Below is a listing from which only part is wanted; return exactly the lines from the one with "orange gift [302,145,346,196]" up to and including the one with "purple shoe [355,121,454,169]".
::::
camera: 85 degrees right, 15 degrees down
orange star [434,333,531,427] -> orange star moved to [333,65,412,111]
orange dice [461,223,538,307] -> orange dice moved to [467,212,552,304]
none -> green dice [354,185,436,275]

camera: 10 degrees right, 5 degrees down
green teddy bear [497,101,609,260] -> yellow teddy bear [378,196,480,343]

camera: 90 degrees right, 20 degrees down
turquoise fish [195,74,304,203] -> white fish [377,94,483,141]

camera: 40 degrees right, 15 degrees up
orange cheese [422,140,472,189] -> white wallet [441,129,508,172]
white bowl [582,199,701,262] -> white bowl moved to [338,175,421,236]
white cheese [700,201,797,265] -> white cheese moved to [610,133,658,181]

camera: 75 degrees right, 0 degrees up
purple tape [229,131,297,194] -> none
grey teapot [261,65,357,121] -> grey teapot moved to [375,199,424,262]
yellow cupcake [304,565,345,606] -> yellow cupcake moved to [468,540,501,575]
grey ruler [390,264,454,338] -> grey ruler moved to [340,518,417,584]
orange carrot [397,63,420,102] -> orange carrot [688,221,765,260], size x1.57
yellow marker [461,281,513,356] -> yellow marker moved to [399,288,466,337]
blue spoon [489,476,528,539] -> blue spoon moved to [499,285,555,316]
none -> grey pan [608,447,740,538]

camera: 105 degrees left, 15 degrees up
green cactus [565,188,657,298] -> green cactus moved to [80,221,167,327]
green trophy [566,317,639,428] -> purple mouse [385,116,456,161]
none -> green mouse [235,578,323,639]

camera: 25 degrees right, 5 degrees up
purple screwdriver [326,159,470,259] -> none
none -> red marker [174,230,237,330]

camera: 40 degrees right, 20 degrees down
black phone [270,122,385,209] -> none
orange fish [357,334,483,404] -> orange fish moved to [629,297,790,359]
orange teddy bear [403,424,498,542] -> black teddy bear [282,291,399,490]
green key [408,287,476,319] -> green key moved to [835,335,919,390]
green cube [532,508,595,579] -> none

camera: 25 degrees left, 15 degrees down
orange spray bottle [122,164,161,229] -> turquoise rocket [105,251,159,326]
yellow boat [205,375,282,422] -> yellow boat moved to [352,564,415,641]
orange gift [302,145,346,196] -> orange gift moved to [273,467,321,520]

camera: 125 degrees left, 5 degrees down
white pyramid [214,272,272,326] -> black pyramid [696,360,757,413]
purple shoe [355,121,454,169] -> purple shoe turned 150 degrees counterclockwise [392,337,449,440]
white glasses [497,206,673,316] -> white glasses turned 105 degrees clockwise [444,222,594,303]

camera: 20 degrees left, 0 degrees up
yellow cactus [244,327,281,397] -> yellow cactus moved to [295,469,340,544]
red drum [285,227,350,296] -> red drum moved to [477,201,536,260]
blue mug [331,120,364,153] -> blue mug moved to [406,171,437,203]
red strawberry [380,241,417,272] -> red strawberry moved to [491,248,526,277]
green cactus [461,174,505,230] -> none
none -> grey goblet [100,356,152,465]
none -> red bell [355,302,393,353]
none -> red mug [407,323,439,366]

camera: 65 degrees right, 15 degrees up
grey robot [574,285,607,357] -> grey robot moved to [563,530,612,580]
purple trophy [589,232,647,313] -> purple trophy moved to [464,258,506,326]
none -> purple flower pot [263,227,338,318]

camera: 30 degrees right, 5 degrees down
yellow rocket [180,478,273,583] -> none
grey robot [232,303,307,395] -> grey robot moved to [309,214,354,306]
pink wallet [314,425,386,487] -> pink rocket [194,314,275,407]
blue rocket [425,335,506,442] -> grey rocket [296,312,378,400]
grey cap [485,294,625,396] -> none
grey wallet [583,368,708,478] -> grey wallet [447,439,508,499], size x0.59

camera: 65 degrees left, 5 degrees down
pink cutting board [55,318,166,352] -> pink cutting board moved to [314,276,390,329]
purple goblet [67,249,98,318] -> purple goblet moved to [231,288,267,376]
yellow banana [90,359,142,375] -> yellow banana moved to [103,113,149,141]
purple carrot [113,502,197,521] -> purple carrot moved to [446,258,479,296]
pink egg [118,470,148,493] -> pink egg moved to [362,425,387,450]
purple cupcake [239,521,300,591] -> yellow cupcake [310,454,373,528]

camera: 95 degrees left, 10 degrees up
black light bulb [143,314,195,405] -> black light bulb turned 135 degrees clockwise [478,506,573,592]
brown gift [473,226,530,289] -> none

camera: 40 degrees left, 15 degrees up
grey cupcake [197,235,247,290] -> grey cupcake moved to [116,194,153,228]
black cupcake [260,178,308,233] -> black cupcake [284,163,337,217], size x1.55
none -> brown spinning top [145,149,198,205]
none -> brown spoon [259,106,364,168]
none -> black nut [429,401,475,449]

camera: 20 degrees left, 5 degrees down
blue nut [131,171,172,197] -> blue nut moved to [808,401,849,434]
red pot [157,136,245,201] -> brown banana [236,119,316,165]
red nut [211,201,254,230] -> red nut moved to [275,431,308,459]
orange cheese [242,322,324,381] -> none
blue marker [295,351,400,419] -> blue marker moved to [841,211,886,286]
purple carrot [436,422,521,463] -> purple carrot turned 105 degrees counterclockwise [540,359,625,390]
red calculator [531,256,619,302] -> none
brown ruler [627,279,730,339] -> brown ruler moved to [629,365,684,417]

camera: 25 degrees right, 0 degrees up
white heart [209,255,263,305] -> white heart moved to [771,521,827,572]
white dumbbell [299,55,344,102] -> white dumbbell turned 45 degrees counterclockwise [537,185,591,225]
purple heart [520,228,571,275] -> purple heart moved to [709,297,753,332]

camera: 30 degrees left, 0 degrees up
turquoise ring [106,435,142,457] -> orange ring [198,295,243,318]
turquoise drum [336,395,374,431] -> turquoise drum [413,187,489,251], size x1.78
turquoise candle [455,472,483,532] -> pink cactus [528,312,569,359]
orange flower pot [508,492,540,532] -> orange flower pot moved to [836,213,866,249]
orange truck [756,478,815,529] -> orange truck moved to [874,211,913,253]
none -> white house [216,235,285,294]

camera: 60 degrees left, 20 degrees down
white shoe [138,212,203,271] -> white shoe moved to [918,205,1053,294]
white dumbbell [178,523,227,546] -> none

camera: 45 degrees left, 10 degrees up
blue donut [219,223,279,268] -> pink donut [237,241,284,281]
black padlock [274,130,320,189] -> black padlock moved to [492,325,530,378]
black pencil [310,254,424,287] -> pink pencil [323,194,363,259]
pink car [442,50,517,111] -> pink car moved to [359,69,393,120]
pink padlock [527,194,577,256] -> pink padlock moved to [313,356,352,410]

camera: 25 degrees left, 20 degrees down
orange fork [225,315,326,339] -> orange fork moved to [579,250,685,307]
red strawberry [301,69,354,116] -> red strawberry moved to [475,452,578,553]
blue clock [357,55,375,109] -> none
::::
#### [ANSWER TO THE PROBLEM]
orange gift [302,145,346,196] -> orange gift moved to [273,467,321,520]

camera: 125 degrees left, 5 degrees down
white pyramid [214,272,272,326] -> black pyramid [696,360,757,413]
purple shoe [355,121,454,169] -> purple shoe turned 150 degrees counterclockwise [392,337,449,440]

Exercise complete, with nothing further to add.